▶ **Records for the exercise**:
★ ★ ★ ★ ★ ★ ★

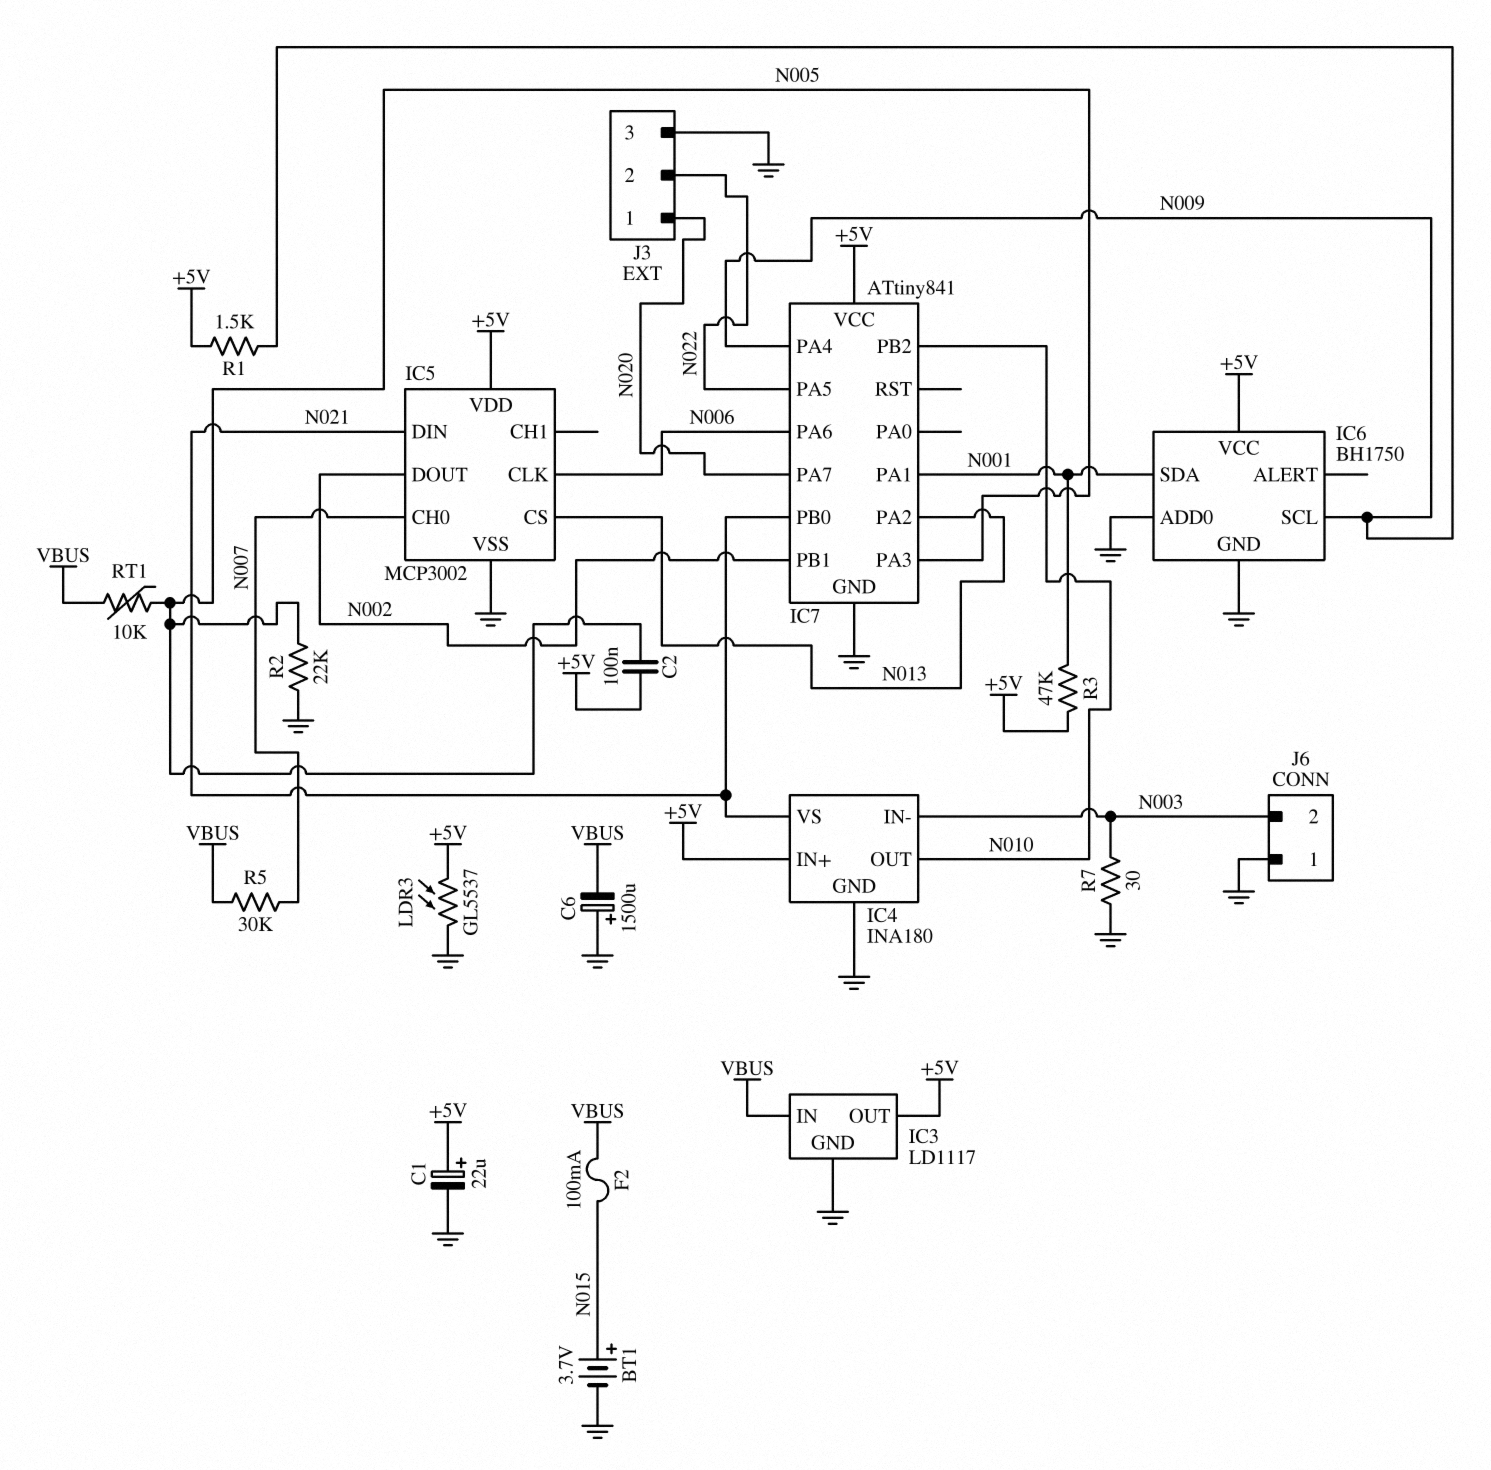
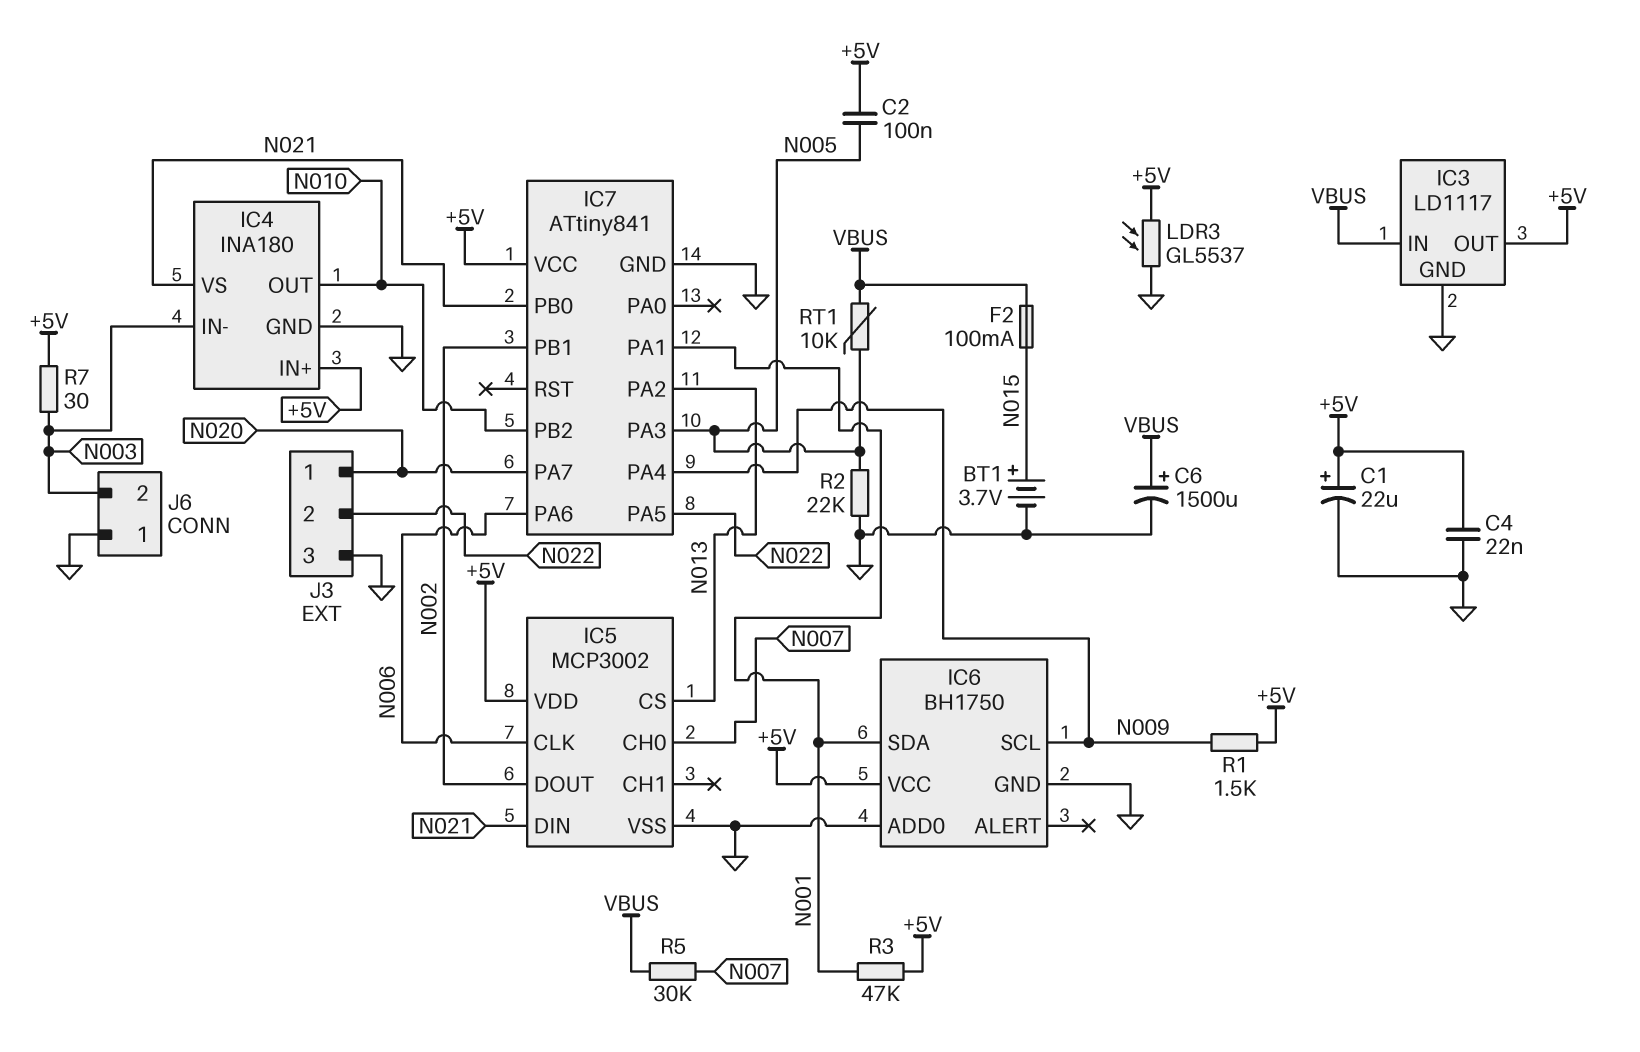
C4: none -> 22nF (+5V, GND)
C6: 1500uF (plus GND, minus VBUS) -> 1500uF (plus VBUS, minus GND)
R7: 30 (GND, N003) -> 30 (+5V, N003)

★ ★ ★ ★ ★ ★ ★

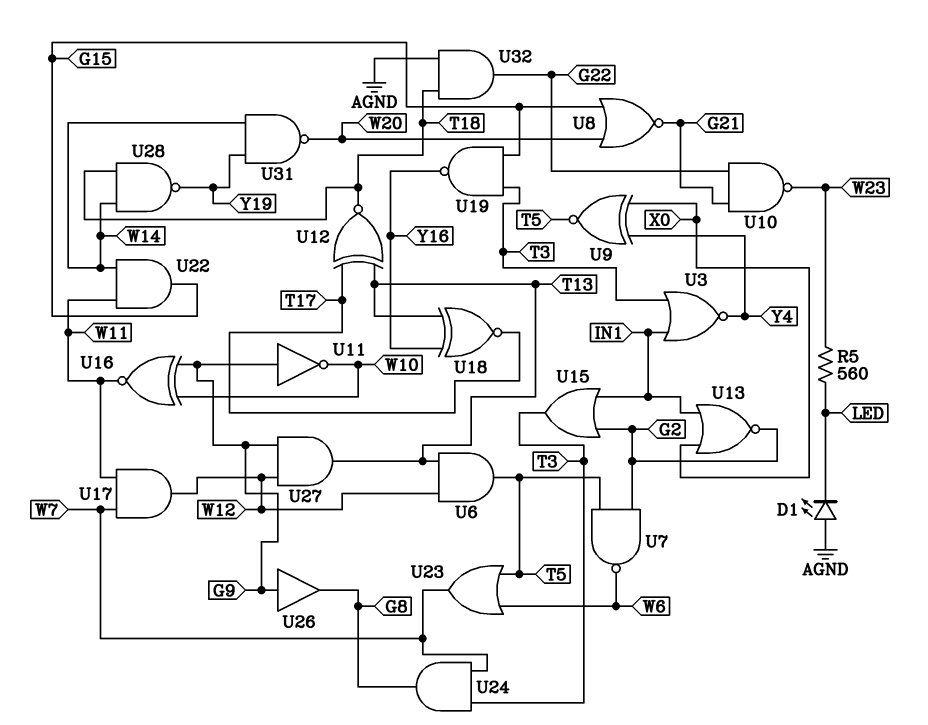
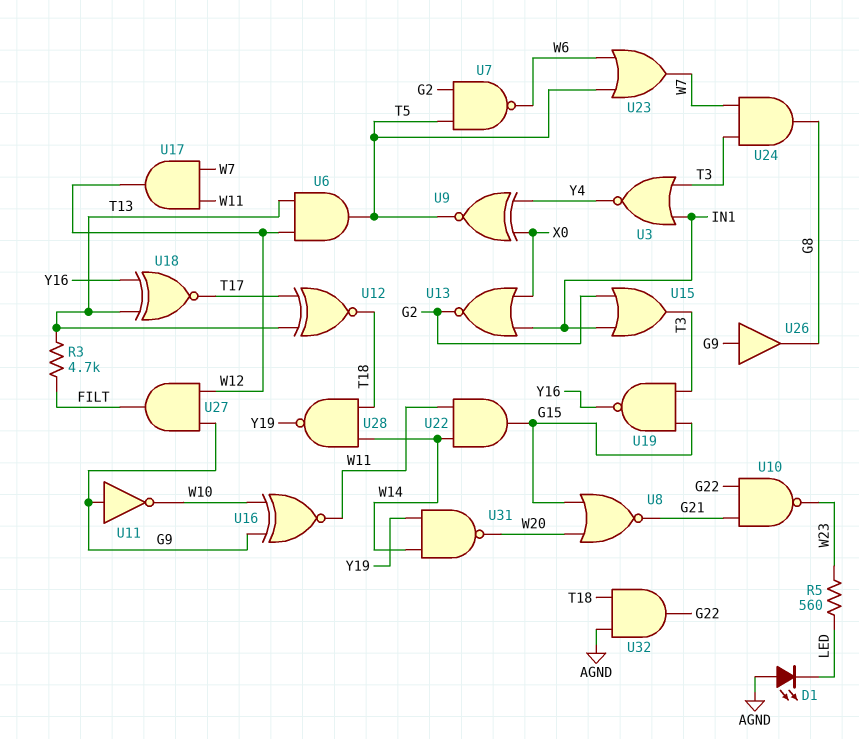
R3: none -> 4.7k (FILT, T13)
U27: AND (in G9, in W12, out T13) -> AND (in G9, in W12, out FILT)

★ ★ ★ ★ ★ ★ ★

Each line of the entries where the string "FILT" occurs should be shown.

R3: none -> 4.7k (FILT, T13)
U27: AND (in G9, in W12, out T13) -> AND (in G9, in W12, out FILT)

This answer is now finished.